## Instructions for the task
Exclude the pictures, then repeat exactly each line from the one containing "move: golden wallet" to the final line of the records that follow.

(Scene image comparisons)
== Segment start ==

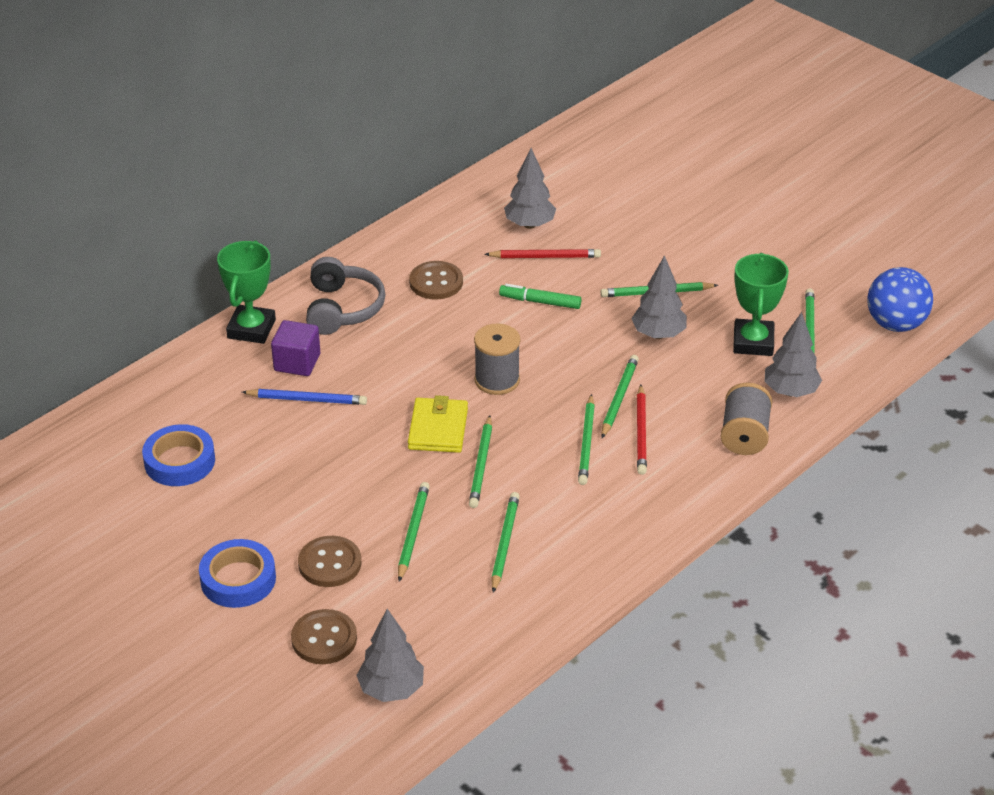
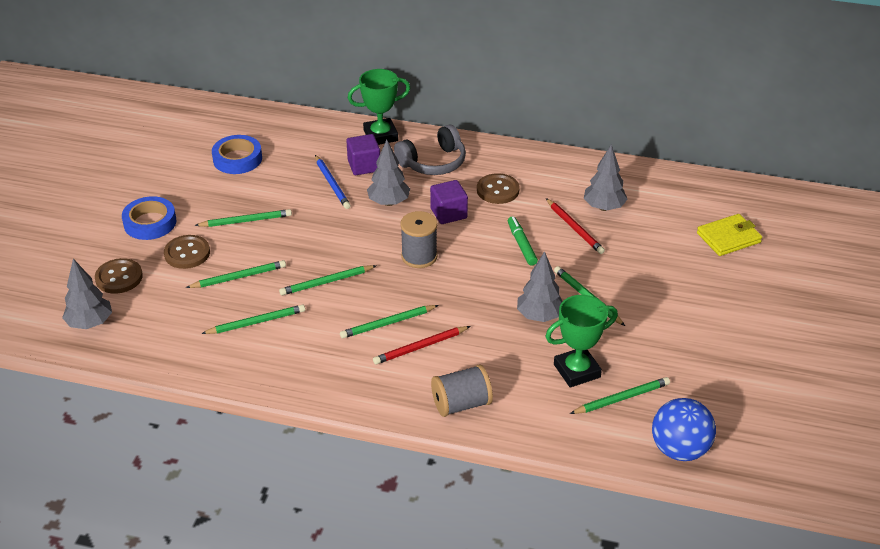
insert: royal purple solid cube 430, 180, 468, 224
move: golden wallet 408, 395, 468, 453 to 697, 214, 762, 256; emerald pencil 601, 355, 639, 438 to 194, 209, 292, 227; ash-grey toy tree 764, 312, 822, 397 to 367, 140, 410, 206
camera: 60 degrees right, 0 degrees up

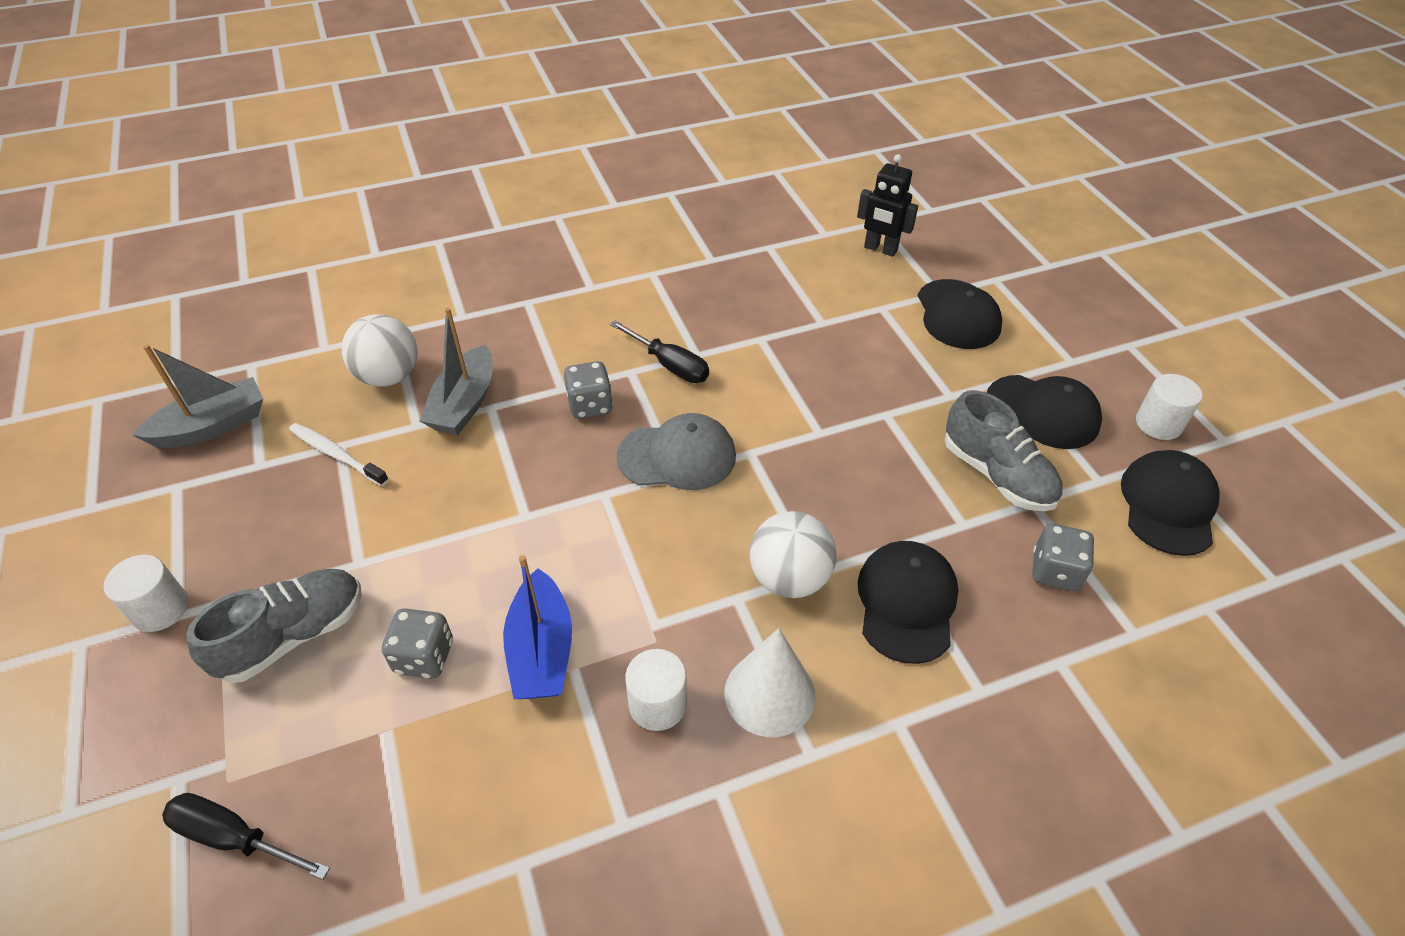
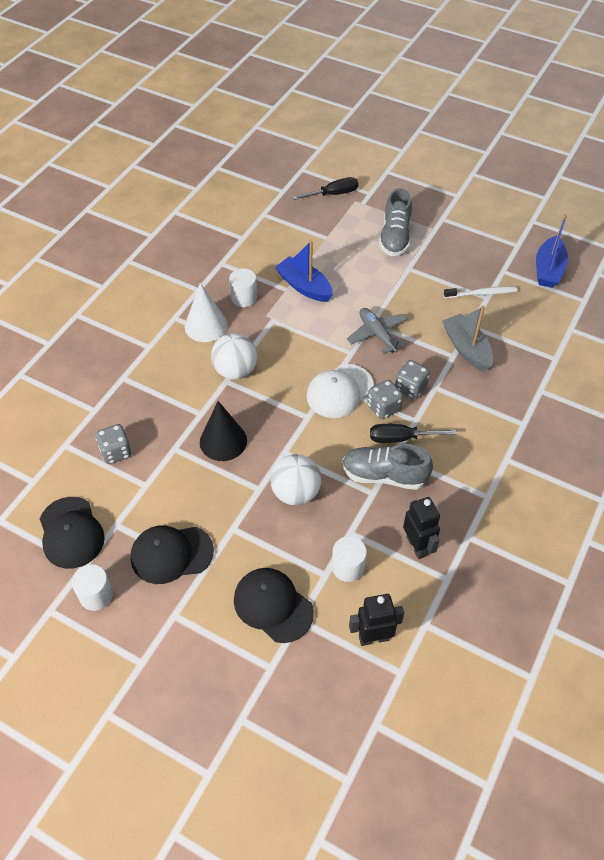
delete: ebony peaked cap 858, 541, 959, 664
insert: ebony solid cone 200, 401, 247, 461; ash-grey aeroplane 347, 308, 407, 354; ebony robot figure 403, 497, 440, 559
move: white cylinder 104, 555, 188, 632 to 332, 536, 367, 582; white play ball 342, 314, 417, 387 to 270, 454, 321, 505; ash-grey die 382, 608, 453, 679 to 367, 380, 403, 419; ash-grey sneaker 944, 390, 1063, 511 to 342, 444, 433, 490
recolor: ash-grey boat 132, 344, 263, 448 to royal blue boat 536, 214, 568, 288; ash-grey peaked cap 616, 413, 736, 490 to white peaked cap 306, 364, 374, 418
camera: 140 degrees right, 5 degrees up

== Segment end ==

## Result of the exercise
move: golden wallet 408, 395, 468, 453 to 697, 214, 762, 256; emerald pencil 601, 355, 639, 438 to 194, 209, 292, 227; ash-grey toy tree 764, 312, 822, 397 to 367, 140, 410, 206
camera: 60 degrees right, 0 degrees up

delete: ebony peaked cap 858, 541, 959, 664
insert: ebony solid cone 200, 401, 247, 461; ash-grey aeroplane 347, 308, 407, 354; ebony robot figure 403, 497, 440, 559
move: white cylinder 104, 555, 188, 632 to 332, 536, 367, 582; white play ball 342, 314, 417, 387 to 270, 454, 321, 505; ash-grey die 382, 608, 453, 679 to 367, 380, 403, 419; ash-grey sneaker 944, 390, 1063, 511 to 342, 444, 433, 490
recolor: ash-grey boat 132, 344, 263, 448 to royal blue boat 536, 214, 568, 288; ash-grey peaked cap 616, 413, 736, 490 to white peaked cap 306, 364, 374, 418
camera: 140 degrees right, 5 degrees up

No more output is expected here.